## The task
Skipping the images, transcribe each record below as it is.

Top of Provided information

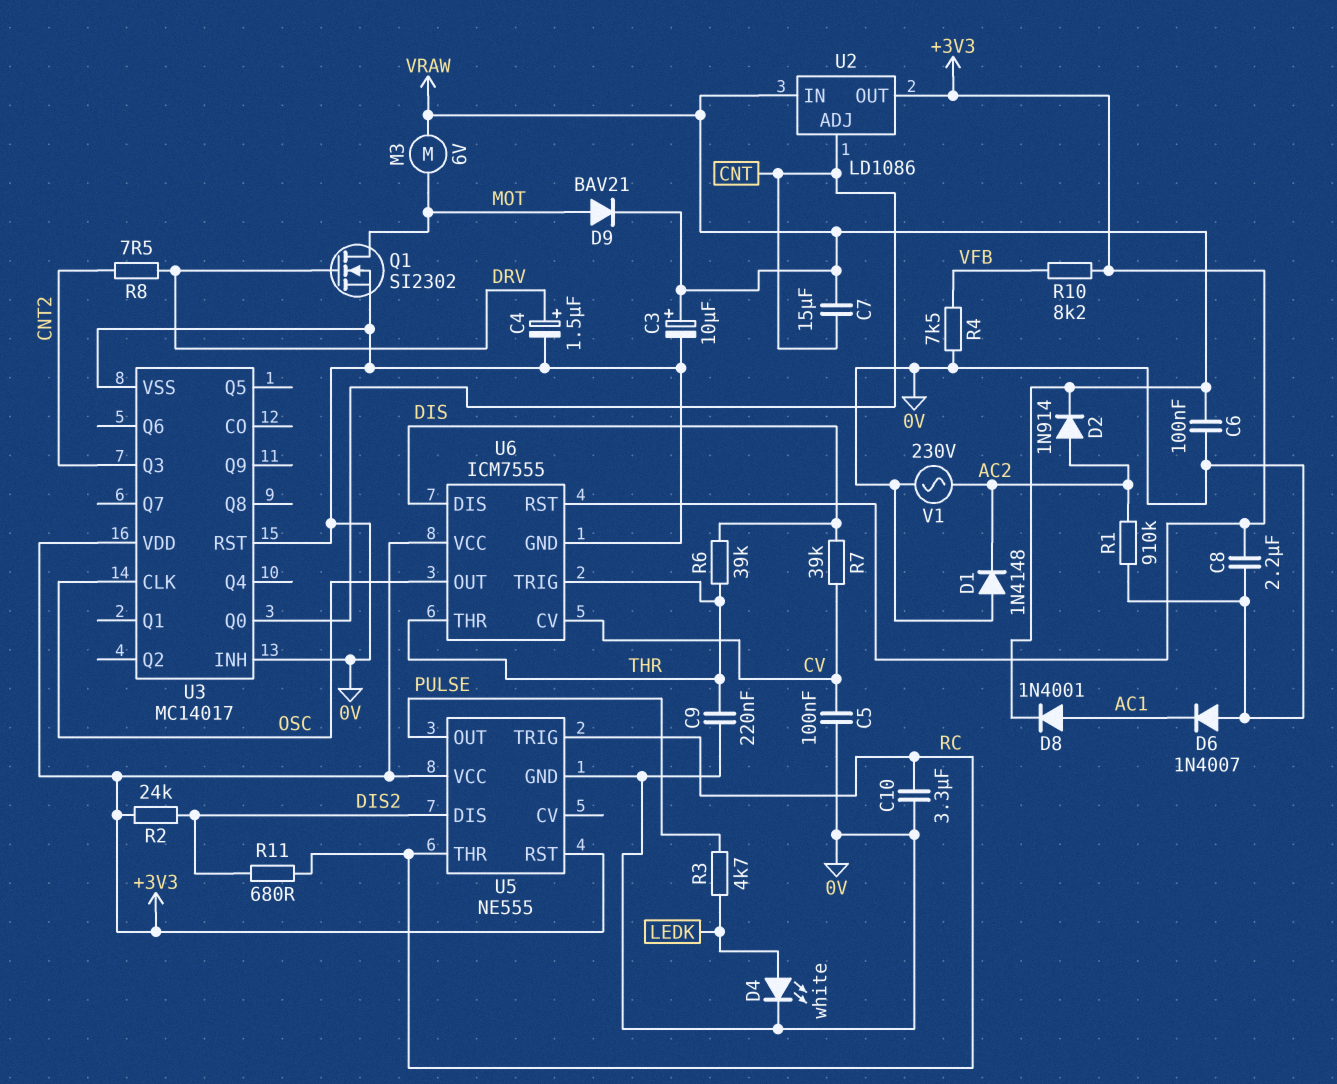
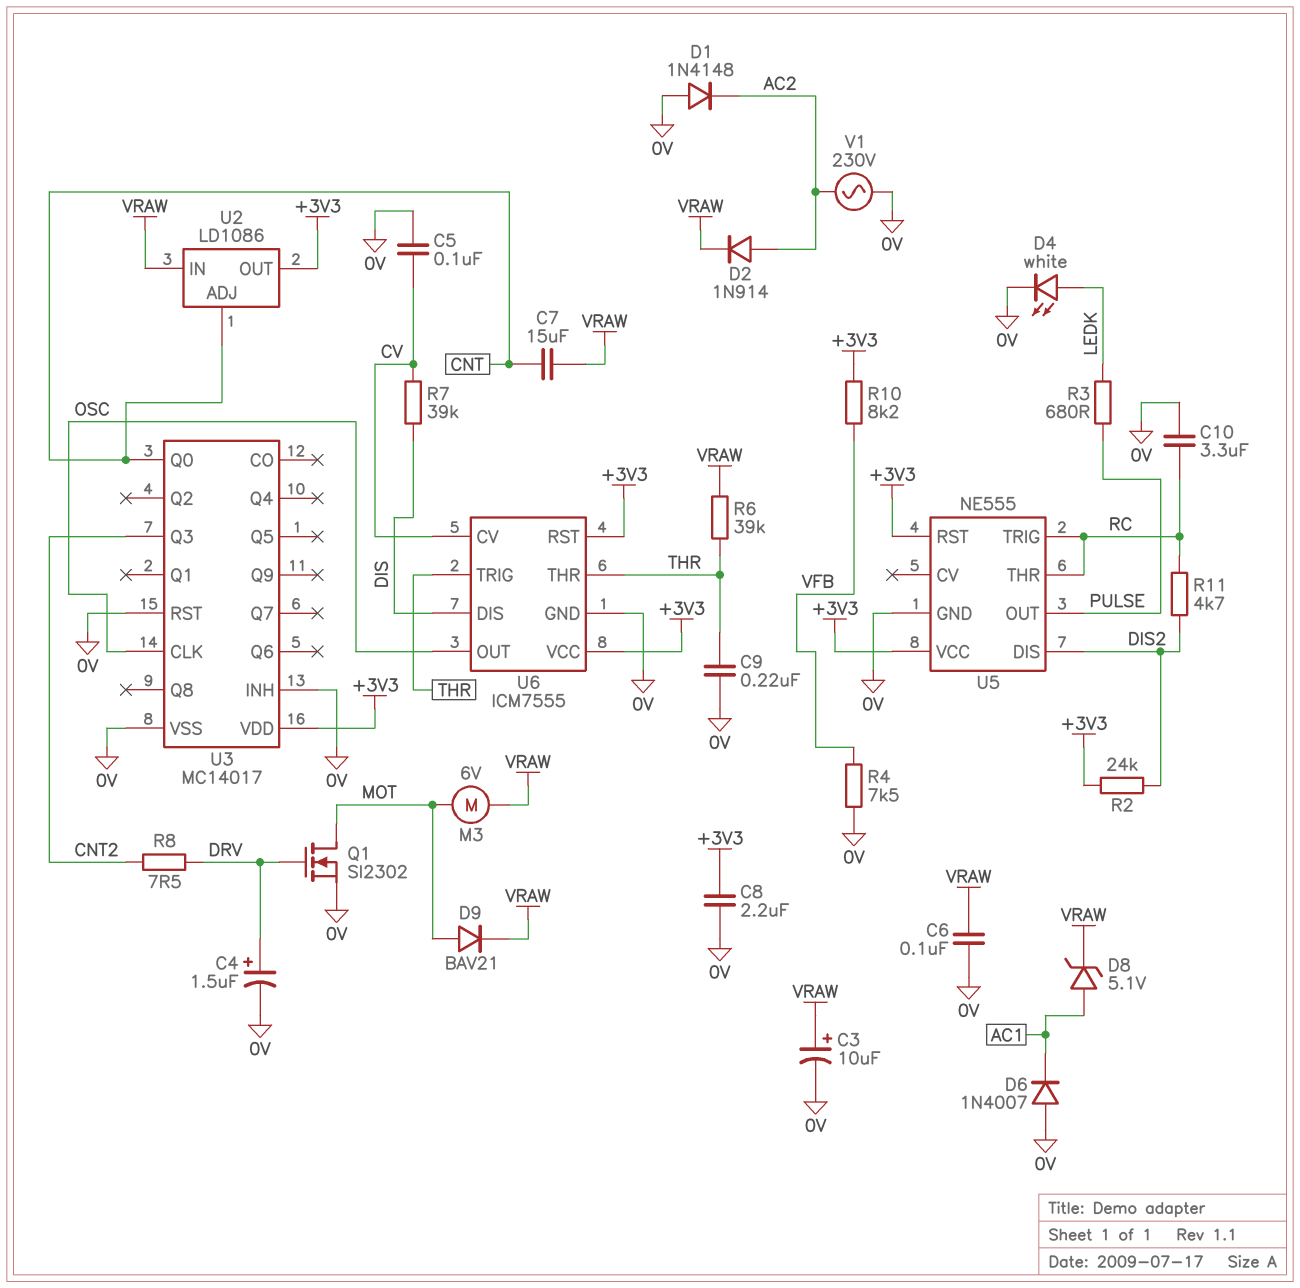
D8: diode 1N4001 (A AC1, K VRAW) -> zener 5.1V (A AC1, K VRAW)
R1: 910k (0V, AC2) -> none
R3: 4.7k (LEDK, PULSE) -> 680 (LEDK, PULSE)
R6: 39k (DIS, THR) -> 39k (THR, VRAW)
R11: 680 (DIS2, RC) -> 4.7k (DIS2, RC)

Bottom of Provided information

## Written answer
D8: diode 1N4001 (A AC1, K VRAW) -> zener 5.1V (A AC1, K VRAW)
R1: 910k (0V, AC2) -> none
R3: 4.7k (LEDK, PULSE) -> 680 (LEDK, PULSE)
R6: 39k (DIS, THR) -> 39k (THR, VRAW)
R11: 680 (DIS2, RC) -> 4.7k (DIS2, RC)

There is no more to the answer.